Exercise description – Task for the records below: count the lines that contain the word "point" and give only that number.

(The data begins)

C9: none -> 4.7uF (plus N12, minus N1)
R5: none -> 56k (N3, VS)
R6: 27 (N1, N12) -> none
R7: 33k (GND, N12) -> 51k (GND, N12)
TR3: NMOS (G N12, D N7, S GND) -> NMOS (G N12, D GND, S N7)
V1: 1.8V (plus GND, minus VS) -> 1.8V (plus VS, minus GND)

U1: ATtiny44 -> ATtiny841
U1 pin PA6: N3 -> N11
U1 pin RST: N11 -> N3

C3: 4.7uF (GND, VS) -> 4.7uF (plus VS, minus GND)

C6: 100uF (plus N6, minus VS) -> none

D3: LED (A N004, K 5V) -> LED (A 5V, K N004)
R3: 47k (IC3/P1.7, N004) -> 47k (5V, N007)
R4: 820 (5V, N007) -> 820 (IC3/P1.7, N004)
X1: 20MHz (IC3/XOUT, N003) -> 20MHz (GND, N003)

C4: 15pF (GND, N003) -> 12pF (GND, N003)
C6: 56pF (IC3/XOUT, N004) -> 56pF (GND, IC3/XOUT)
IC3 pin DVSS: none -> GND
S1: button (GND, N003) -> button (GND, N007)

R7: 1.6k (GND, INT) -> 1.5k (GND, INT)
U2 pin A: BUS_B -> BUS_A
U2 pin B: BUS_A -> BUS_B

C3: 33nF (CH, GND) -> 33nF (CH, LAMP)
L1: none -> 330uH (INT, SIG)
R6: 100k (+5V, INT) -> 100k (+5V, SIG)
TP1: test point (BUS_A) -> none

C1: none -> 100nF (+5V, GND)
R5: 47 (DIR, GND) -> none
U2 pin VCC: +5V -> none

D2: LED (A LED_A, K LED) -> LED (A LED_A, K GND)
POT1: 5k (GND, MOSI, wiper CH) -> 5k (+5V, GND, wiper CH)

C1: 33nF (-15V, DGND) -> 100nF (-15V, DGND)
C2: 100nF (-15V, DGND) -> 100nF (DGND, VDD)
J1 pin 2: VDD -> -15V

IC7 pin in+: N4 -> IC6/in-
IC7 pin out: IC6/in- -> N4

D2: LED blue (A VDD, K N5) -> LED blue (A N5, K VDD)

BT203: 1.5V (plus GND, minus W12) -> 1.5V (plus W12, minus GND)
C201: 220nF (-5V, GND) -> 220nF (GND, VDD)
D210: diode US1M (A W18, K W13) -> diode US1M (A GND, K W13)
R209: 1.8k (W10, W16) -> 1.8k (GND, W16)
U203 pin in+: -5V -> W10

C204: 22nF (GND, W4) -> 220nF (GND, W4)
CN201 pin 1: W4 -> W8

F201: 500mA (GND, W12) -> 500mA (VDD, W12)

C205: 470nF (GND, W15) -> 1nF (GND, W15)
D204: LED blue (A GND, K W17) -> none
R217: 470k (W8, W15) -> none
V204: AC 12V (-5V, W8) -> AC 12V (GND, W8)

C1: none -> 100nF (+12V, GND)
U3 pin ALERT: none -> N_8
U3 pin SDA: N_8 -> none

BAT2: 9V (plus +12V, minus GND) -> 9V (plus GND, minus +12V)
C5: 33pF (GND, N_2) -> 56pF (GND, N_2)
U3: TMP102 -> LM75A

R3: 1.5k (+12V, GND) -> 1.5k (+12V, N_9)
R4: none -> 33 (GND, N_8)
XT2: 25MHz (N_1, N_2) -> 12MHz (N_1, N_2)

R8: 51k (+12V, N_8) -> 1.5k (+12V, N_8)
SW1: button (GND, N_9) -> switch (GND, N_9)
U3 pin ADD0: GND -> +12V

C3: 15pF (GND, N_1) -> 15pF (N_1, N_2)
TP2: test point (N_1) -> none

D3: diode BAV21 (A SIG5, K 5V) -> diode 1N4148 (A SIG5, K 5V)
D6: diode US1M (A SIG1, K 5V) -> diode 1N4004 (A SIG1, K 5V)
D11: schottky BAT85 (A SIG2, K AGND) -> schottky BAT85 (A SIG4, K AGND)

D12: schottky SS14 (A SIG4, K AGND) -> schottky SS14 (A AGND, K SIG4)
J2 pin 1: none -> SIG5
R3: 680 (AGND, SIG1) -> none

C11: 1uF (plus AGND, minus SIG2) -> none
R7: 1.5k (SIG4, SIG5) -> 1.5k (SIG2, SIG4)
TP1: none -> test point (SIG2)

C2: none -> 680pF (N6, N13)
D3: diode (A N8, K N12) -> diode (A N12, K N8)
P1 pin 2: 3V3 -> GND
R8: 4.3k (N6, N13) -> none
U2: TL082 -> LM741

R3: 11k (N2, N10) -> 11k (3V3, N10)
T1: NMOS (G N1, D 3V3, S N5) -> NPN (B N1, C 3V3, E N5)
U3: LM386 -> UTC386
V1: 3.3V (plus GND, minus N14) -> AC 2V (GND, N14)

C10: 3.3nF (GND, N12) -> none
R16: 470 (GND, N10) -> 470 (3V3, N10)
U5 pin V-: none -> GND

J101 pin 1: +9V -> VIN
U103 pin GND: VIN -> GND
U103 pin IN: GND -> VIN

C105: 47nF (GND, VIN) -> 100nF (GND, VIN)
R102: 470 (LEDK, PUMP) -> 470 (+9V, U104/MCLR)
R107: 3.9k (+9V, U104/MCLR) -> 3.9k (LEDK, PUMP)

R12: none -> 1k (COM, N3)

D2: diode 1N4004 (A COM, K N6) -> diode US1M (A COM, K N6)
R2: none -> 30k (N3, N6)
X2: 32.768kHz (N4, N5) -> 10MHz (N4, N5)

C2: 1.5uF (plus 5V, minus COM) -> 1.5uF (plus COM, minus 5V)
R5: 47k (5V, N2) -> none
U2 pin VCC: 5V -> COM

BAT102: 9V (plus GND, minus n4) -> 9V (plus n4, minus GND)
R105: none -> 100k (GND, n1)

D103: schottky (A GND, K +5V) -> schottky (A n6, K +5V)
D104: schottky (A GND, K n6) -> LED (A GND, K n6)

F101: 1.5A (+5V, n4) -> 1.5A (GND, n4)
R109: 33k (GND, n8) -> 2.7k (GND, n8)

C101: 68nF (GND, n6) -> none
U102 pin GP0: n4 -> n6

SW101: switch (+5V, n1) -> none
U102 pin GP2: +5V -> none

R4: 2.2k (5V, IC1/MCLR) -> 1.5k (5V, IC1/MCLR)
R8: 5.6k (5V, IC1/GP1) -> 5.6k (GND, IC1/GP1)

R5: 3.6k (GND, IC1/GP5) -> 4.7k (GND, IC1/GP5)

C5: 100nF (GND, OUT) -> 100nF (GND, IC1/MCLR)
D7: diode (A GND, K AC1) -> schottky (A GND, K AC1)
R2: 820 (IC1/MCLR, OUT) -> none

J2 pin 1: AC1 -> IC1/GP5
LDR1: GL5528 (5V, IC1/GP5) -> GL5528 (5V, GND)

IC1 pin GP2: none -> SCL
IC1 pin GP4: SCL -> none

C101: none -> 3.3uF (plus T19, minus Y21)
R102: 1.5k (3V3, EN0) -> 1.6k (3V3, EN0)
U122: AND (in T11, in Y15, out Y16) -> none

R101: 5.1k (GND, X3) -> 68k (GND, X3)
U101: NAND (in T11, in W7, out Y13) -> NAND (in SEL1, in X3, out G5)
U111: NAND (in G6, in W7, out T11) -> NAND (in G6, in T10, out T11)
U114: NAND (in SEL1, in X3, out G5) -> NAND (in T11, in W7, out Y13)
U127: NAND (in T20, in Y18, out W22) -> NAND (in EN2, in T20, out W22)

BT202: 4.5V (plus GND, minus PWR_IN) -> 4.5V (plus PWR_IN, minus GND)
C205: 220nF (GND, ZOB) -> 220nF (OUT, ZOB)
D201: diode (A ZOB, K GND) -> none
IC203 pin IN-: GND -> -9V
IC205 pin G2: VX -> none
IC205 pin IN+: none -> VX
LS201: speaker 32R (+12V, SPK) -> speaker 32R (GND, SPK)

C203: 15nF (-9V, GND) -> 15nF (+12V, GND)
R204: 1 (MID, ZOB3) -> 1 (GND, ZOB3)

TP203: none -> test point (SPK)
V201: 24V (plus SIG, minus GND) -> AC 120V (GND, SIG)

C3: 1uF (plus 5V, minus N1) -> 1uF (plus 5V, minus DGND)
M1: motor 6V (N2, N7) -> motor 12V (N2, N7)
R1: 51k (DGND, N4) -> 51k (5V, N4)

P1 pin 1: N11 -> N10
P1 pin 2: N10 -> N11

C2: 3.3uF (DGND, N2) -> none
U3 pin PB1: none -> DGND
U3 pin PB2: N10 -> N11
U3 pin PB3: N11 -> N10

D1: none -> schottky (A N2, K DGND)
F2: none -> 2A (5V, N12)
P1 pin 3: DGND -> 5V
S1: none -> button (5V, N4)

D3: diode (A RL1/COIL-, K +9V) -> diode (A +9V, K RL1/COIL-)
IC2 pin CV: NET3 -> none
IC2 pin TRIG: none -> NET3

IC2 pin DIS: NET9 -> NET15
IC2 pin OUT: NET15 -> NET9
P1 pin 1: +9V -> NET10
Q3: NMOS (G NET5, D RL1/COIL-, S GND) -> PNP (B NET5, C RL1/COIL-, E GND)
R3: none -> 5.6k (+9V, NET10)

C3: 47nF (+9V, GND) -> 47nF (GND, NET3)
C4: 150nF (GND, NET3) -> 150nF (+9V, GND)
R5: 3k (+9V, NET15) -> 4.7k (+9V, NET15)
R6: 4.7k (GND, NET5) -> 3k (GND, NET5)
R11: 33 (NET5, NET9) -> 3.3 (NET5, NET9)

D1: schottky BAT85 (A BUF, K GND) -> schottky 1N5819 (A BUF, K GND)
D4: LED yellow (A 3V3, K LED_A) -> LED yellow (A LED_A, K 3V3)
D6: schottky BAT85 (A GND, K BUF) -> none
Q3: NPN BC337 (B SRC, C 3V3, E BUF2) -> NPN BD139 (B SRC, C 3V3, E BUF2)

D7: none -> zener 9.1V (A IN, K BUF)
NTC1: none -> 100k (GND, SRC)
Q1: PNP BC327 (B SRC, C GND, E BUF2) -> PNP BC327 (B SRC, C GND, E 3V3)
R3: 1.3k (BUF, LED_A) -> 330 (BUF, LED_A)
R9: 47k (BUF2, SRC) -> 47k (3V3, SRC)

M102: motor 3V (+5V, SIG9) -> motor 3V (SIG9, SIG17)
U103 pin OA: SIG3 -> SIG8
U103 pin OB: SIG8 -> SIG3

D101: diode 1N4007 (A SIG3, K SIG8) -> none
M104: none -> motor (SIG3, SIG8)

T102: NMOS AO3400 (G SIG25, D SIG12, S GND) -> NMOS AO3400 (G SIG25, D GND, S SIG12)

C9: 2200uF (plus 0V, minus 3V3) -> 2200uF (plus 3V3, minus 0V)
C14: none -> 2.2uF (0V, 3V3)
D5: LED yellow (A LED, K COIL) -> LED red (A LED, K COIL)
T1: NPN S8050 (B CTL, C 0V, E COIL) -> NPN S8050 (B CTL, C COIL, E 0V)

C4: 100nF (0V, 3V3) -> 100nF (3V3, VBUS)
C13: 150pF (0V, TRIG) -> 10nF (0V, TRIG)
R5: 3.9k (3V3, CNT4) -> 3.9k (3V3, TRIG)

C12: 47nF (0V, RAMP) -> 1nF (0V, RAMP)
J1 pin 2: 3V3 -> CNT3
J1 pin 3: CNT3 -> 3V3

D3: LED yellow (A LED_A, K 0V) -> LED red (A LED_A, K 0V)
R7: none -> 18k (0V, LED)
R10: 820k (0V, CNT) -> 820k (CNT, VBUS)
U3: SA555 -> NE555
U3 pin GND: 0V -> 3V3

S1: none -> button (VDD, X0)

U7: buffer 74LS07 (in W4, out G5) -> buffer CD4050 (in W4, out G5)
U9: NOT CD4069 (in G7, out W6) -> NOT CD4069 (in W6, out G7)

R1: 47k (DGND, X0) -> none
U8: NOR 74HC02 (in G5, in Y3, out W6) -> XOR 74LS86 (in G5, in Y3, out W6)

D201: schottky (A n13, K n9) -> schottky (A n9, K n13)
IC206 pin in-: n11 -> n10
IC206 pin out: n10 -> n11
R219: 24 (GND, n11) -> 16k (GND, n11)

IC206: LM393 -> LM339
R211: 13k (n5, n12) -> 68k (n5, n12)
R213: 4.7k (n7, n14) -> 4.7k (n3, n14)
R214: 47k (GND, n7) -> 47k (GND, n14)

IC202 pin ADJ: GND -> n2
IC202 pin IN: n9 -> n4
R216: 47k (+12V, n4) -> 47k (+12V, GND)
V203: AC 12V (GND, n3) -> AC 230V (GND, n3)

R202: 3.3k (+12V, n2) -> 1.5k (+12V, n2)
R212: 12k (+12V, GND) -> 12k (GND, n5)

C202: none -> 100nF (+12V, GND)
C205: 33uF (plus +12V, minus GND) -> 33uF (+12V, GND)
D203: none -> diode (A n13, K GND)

(The data ends)

Result – 4